» To-do item: Reproduce all the entries exactly and keep the pictures out.

*** Data for this exercise ***

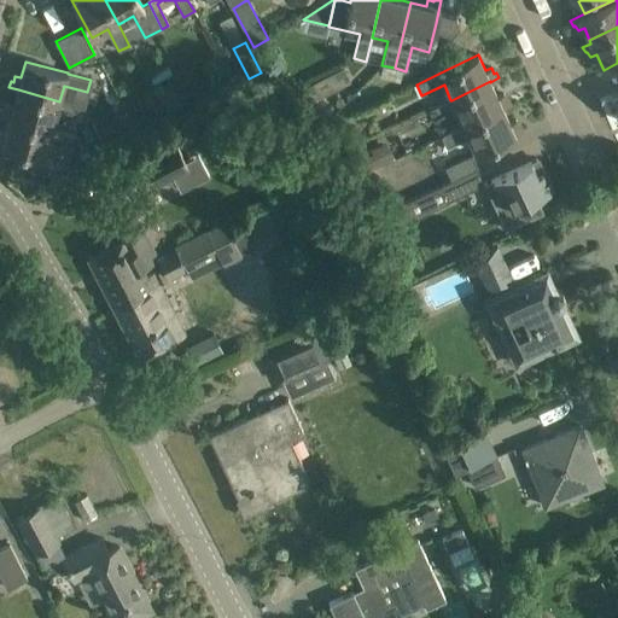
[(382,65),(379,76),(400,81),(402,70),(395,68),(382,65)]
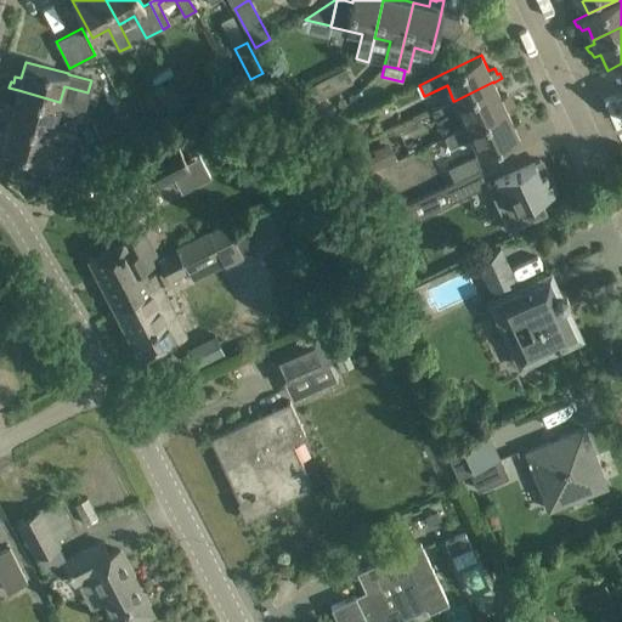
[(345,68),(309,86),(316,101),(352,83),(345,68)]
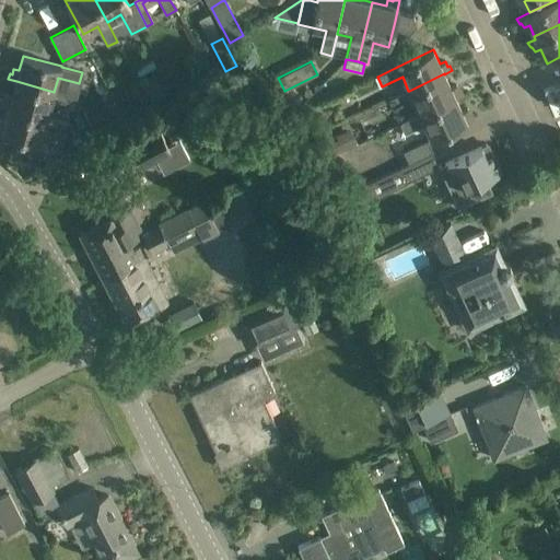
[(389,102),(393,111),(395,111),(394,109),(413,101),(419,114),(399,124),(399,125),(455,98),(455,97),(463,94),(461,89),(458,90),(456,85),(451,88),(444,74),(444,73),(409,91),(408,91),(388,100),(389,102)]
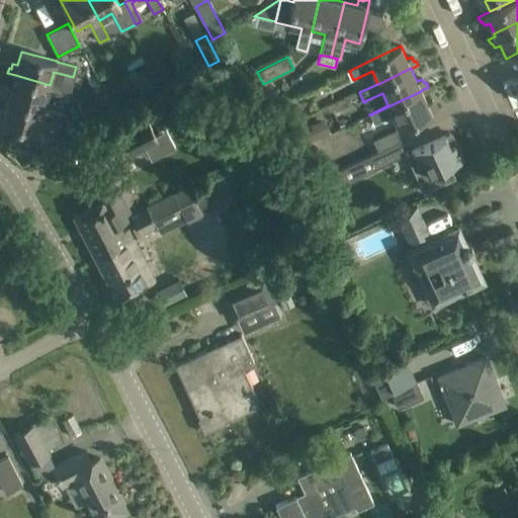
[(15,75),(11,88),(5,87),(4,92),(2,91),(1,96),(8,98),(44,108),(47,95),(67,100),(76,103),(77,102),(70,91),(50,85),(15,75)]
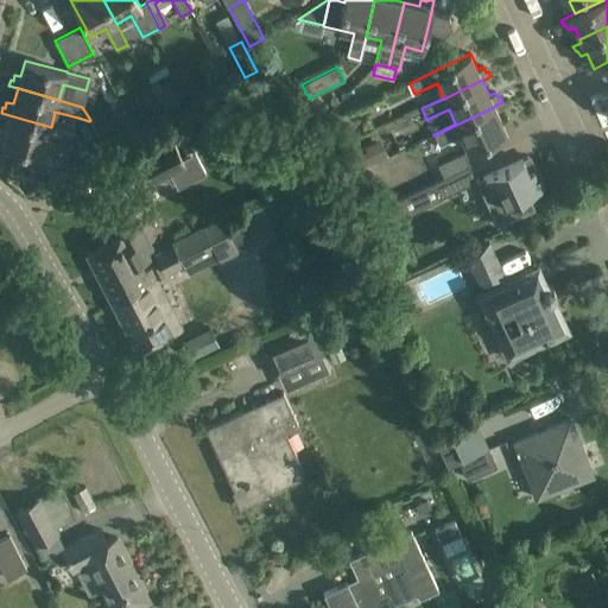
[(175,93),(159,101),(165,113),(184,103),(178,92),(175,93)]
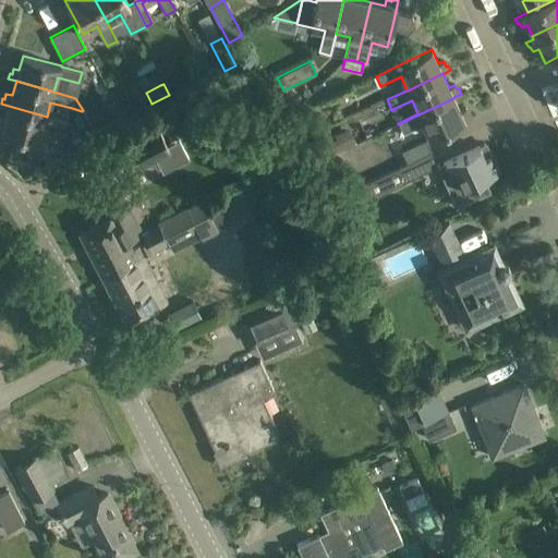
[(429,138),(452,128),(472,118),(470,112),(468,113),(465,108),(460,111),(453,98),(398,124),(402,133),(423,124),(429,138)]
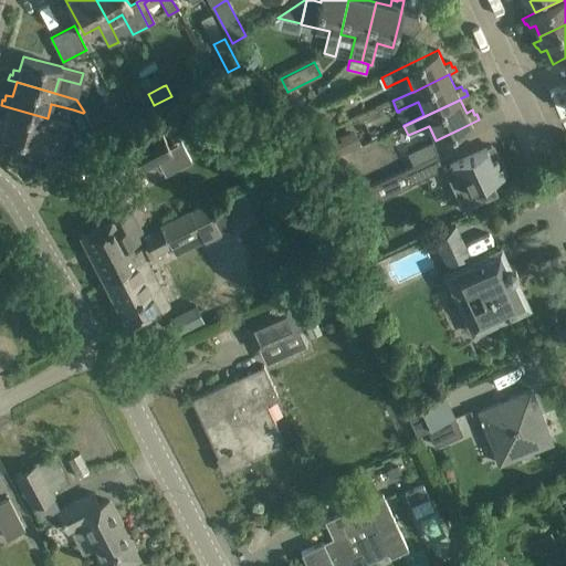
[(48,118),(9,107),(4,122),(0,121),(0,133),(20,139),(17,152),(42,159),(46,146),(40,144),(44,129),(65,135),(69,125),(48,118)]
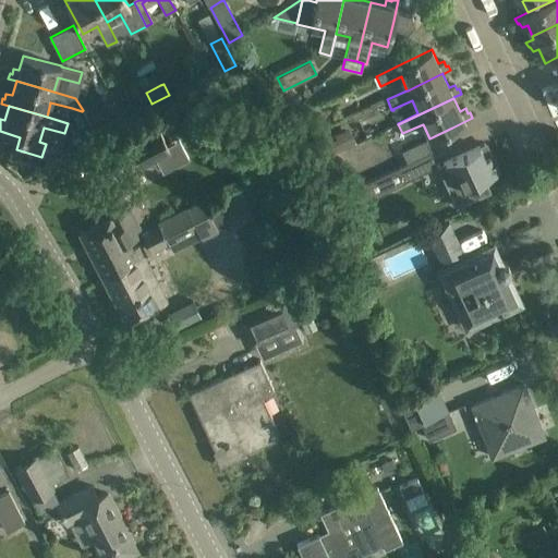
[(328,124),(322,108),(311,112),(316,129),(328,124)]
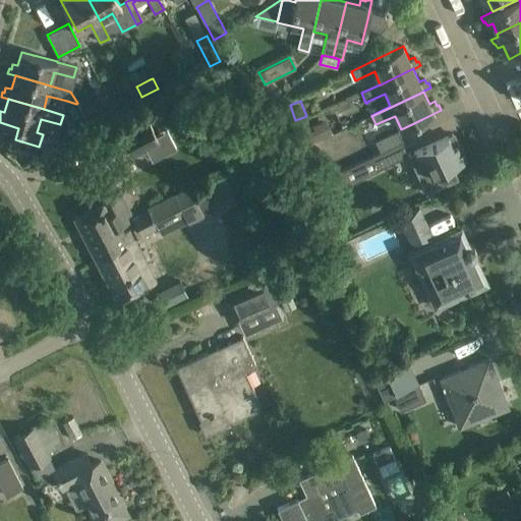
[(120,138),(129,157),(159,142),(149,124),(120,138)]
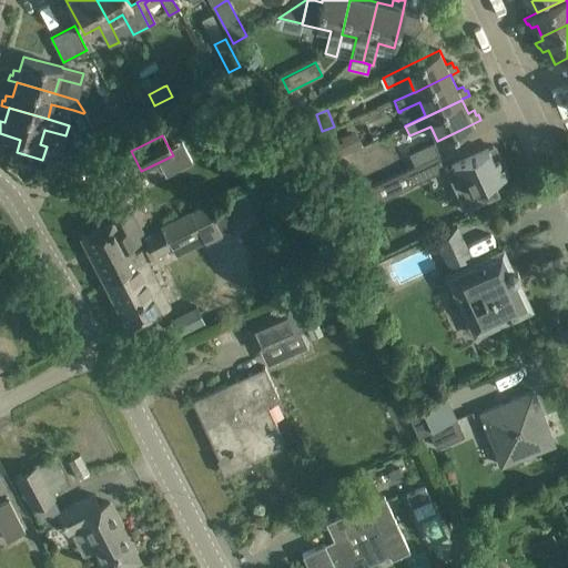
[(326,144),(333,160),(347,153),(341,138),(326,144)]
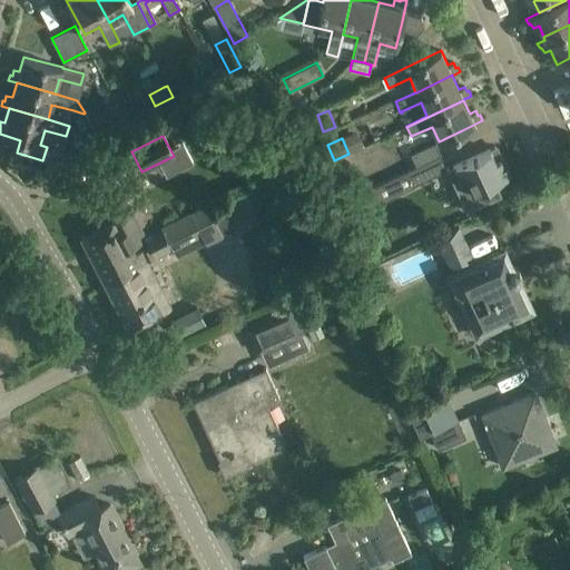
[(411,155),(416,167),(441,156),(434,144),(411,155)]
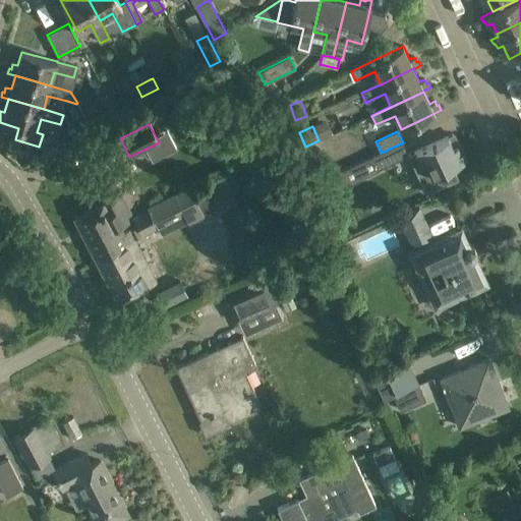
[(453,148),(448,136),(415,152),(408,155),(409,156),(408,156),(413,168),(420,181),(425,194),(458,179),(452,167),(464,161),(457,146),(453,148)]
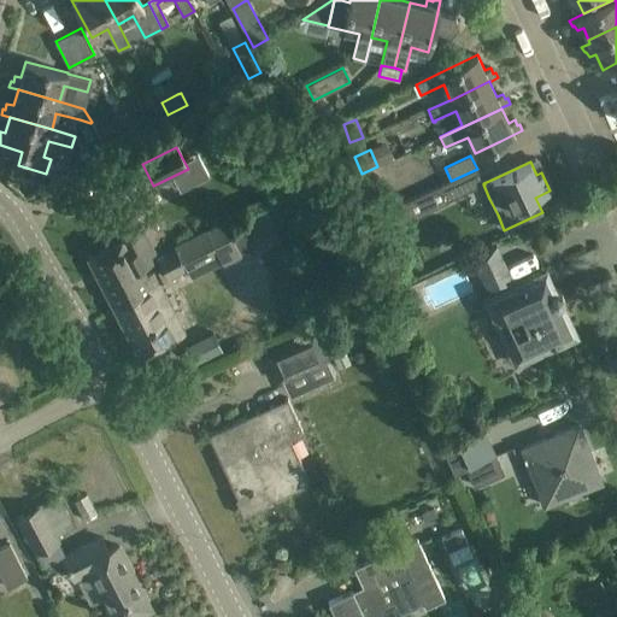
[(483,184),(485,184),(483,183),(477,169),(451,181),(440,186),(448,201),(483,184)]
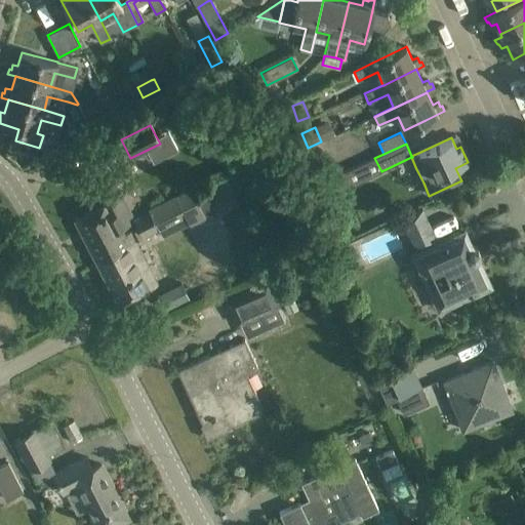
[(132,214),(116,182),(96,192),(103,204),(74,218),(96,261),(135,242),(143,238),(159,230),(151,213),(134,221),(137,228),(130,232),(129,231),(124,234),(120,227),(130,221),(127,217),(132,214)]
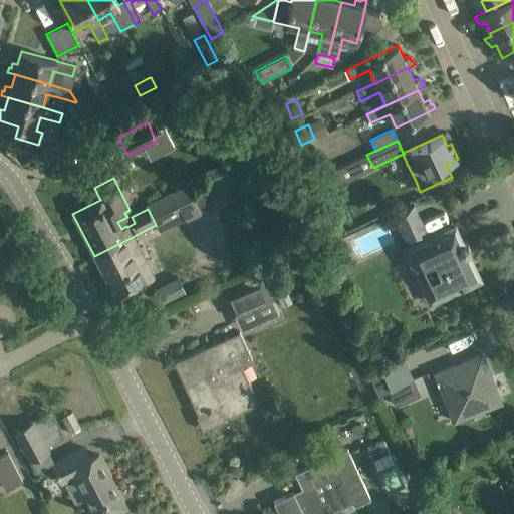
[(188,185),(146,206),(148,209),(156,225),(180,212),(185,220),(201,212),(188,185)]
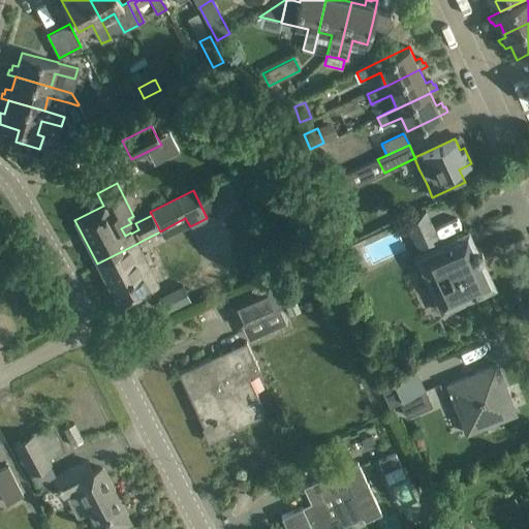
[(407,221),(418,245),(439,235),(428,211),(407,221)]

*** End of Data for this exercise ***

» Solution:
[(382,65),(379,76),(400,81),(402,70),(395,68),(382,65)]
[(345,68),(309,86),(316,101),(352,83),(345,68)]
[(389,102),(393,111),(395,111),(394,109),(413,101),(419,114),(399,124),(399,125),(455,98),(455,97),(463,94),(461,89),(458,90),(456,85),(451,88),(444,74),(444,73),(409,91),(408,91),(388,100),(389,102)]
[(15,75),(11,88),(5,87),(4,92),(2,91),(1,96),(8,98),(44,108),(47,95),(67,100),(76,103),(77,102),(70,91),(50,85),(15,75)]
[(175,93),(159,101),(165,113),(184,103),(178,92),(175,93)]
[(429,138),(452,128),(472,118),(470,112),(468,113),(465,108),(460,111),(453,98),(398,124),(402,133),(423,124),(429,138)]
[(48,118),(9,107),(4,122),(0,121),(0,133),(20,139),(17,152),(42,159),(46,146),(40,144),(44,129),(65,135),(69,125),(48,118)]
[(328,124),(322,108),(311,112),(316,129),(328,124)]
[(120,138),(129,157),(159,142),(149,124),(120,138)]
[(326,144),(333,160),(347,153),(341,138),(326,144)]
[(411,155),(416,167),(441,156),(434,144),(411,155)]
[(453,148),(448,136),(415,152),(408,155),(409,156),(408,156),(413,168),(420,181),(425,194),(458,179),(452,167),(464,161),(457,146),(453,148)]
[(483,184),(485,184),(483,183),(477,169),(451,181),(440,186),(448,201),(483,184)]
[(132,214),(116,182),(96,192),(103,204),(74,218),(96,261),(135,242),(143,238),(159,230),(151,213),(134,221),(137,228),(130,232),(129,231),(124,234),(120,227),(130,221),(127,217),(132,214)]
[(188,185),(146,206),(148,209),(156,225),(180,212),(185,220),(201,212),(188,185)]
[(407,221),(418,245),(439,235),(428,211),(407,221)]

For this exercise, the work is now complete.